▶ _EXERCISE DIRECTIONS_: All of the data should be reproduced word for word, though its pictures must be omitted.

· · · · · · ·

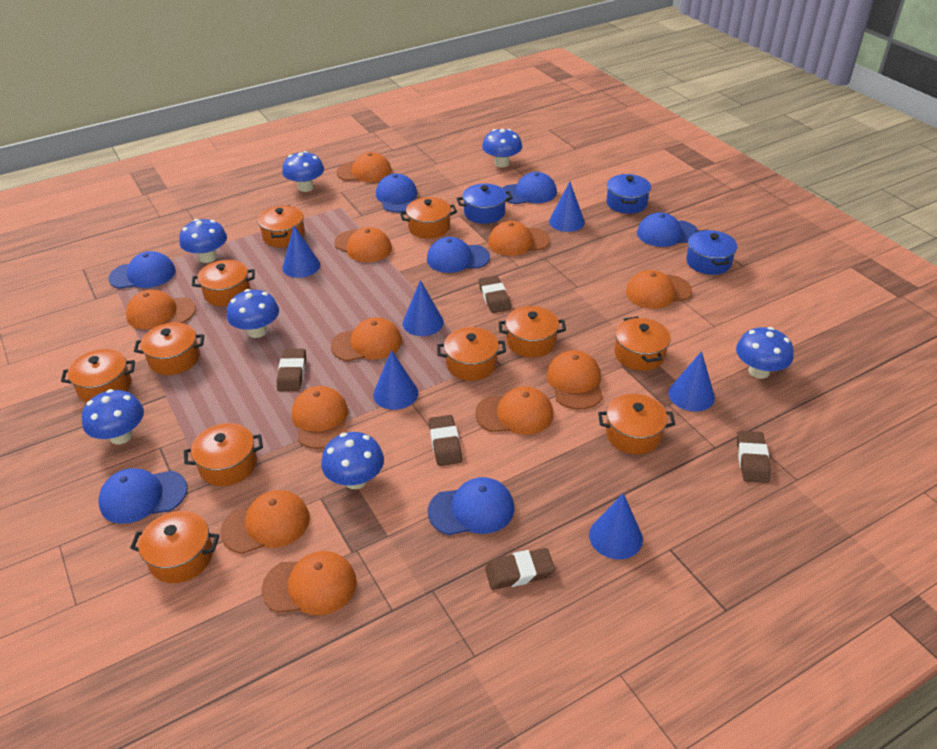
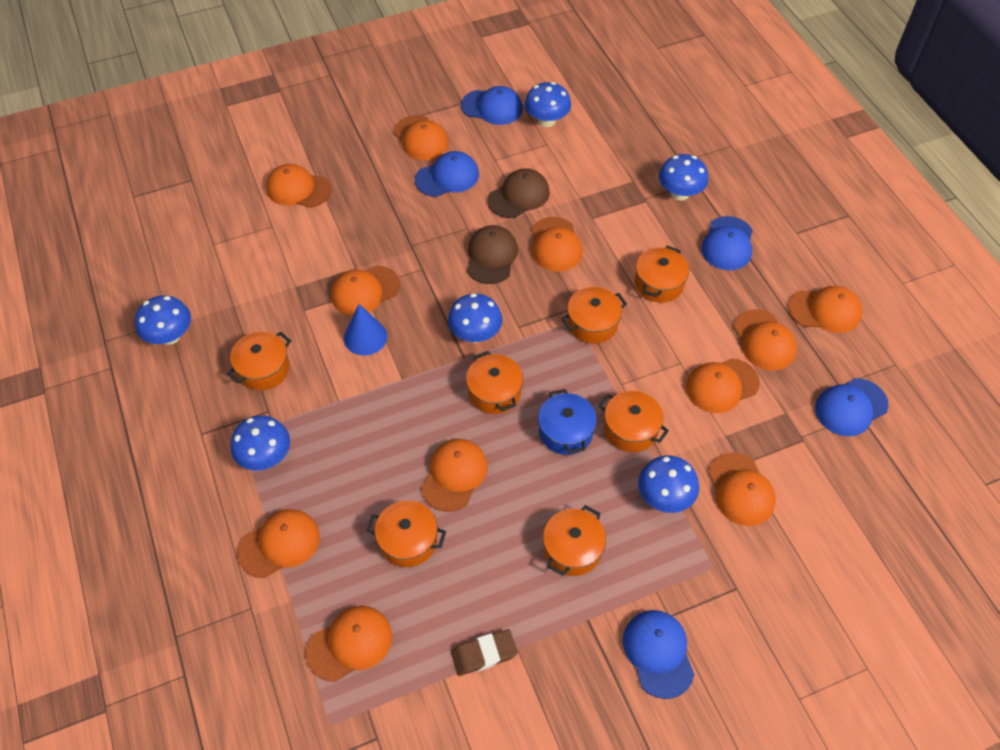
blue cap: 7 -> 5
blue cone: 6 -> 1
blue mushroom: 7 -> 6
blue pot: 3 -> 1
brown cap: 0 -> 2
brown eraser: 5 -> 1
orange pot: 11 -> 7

· · · · · · ·

▶ _RESULT BELOW_:
blue cap: 7 -> 5
blue cone: 6 -> 1
blue mushroom: 7 -> 6
blue pot: 3 -> 1
brown cap: 0 -> 2
brown eraser: 5 -> 1
orange pot: 11 -> 7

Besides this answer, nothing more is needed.